◆ TASK REQUIREMENTS:
Please retype all the records below exactly as they read.

** Opening MATERIAL FOR THIS TASK block **

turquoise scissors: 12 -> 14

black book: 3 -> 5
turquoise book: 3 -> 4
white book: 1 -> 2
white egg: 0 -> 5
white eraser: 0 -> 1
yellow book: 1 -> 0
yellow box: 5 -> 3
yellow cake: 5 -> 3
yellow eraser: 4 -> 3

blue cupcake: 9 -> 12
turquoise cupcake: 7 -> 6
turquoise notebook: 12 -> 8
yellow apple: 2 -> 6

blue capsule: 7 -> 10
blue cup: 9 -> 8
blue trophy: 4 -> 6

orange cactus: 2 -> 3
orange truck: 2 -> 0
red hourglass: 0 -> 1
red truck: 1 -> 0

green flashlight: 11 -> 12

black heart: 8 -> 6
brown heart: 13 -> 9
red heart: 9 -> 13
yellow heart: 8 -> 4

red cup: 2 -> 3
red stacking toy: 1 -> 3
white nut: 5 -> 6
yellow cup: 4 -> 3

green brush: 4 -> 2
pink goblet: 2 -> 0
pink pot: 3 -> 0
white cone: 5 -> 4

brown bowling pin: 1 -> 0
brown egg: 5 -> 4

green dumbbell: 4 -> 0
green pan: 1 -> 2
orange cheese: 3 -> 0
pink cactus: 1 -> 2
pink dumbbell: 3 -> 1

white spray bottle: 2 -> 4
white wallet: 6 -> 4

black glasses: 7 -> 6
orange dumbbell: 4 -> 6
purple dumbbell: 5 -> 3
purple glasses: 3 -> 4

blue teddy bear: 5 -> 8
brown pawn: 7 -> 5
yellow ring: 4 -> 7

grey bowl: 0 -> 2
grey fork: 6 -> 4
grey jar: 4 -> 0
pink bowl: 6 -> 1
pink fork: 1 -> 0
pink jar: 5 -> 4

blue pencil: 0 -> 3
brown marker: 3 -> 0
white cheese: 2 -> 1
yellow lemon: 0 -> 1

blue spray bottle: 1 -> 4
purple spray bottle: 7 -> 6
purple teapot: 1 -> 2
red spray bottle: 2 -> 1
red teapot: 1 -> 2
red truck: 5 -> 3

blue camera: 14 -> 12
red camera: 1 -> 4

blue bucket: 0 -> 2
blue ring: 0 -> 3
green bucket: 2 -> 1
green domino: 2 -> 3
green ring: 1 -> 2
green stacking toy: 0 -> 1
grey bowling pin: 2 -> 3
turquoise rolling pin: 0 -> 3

** Closing MATERIAL FOR THIS TASK block **

◆ EXERCISE RESULT:
turquoise scissors: 12 -> 14

black book: 3 -> 5
turquoise book: 3 -> 4
white book: 1 -> 2
white egg: 0 -> 5
white eraser: 0 -> 1
yellow book: 1 -> 0
yellow box: 5 -> 3
yellow cake: 5 -> 3
yellow eraser: 4 -> 3

blue cupcake: 9 -> 12
turquoise cupcake: 7 -> 6
turquoise notebook: 12 -> 8
yellow apple: 2 -> 6

blue capsule: 7 -> 10
blue cup: 9 -> 8
blue trophy: 4 -> 6

orange cactus: 2 -> 3
orange truck: 2 -> 0
red hourglass: 0 -> 1
red truck: 1 -> 0

green flashlight: 11 -> 12

black heart: 8 -> 6
brown heart: 13 -> 9
red heart: 9 -> 13
yellow heart: 8 -> 4

red cup: 2 -> 3
red stacking toy: 1 -> 3
white nut: 5 -> 6
yellow cup: 4 -> 3

green brush: 4 -> 2
pink goblet: 2 -> 0
pink pot: 3 -> 0
white cone: 5 -> 4

brown bowling pin: 1 -> 0
brown egg: 5 -> 4

green dumbbell: 4 -> 0
green pan: 1 -> 2
orange cheese: 3 -> 0
pink cactus: 1 -> 2
pink dumbbell: 3 -> 1

white spray bottle: 2 -> 4
white wallet: 6 -> 4

black glasses: 7 -> 6
orange dumbbell: 4 -> 6
purple dumbbell: 5 -> 3
purple glasses: 3 -> 4

blue teddy bear: 5 -> 8
brown pawn: 7 -> 5
yellow ring: 4 -> 7

grey bowl: 0 -> 2
grey fork: 6 -> 4
grey jar: 4 -> 0
pink bowl: 6 -> 1
pink fork: 1 -> 0
pink jar: 5 -> 4

blue pencil: 0 -> 3
brown marker: 3 -> 0
white cheese: 2 -> 1
yellow lemon: 0 -> 1

blue spray bottle: 1 -> 4
purple spray bottle: 7 -> 6
purple teapot: 1 -> 2
red spray bottle: 2 -> 1
red teapot: 1 -> 2
red truck: 5 -> 3

blue camera: 14 -> 12
red camera: 1 -> 4

blue bucket: 0 -> 2
blue ring: 0 -> 3
green bucket: 2 -> 1
green domino: 2 -> 3
green ring: 1 -> 2
green stacking toy: 0 -> 1
grey bowling pin: 2 -> 3
turquoise rolling pin: 0 -> 3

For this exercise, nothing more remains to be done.